[Lines excerpted from a collection]
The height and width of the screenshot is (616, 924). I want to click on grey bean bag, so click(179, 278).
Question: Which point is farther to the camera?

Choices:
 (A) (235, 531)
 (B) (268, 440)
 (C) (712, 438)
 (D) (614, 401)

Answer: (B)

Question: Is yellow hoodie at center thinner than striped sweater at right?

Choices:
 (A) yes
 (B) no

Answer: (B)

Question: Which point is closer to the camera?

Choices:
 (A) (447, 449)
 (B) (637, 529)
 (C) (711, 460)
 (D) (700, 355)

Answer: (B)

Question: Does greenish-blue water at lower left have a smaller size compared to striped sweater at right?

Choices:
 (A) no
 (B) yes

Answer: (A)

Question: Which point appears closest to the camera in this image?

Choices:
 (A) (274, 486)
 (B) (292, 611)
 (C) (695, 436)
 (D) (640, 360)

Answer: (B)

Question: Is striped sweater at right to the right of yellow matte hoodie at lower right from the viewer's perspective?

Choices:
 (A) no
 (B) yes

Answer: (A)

* _TASK BRIEF_
Rewrite all of the lines above, changing "striped sweater" to "plaid sweater" wherever it occurs and leaving everything else unchanged.

* _FULL SOLUTION_
The height and width of the screenshot is (616, 924). I want to click on grey bean bag, so click(179, 278).
Question: Which point is farther to the camera?

Choices:
 (A) (235, 531)
 (B) (268, 440)
 (C) (712, 438)
 (D) (614, 401)

Answer: (B)

Question: Is yellow hoodie at center thinner than plaid sweater at right?

Choices:
 (A) yes
 (B) no

Answer: (B)

Question: Which point is closer to the camera?

Choices:
 (A) (447, 449)
 (B) (637, 529)
 (C) (711, 460)
 (D) (700, 355)

Answer: (B)

Question: Does greenish-blue water at lower left have a smaller size compared to plaid sweater at right?

Choices:
 (A) no
 (B) yes

Answer: (A)

Question: Which point appears closest to the camera in this image?

Choices:
 (A) (274, 486)
 (B) (292, 611)
 (C) (695, 436)
 (D) (640, 360)

Answer: (B)

Question: Is plaid sweater at right to the right of yellow matte hoodie at lower right from the viewer's perspective?

Choices:
 (A) no
 (B) yes

Answer: (A)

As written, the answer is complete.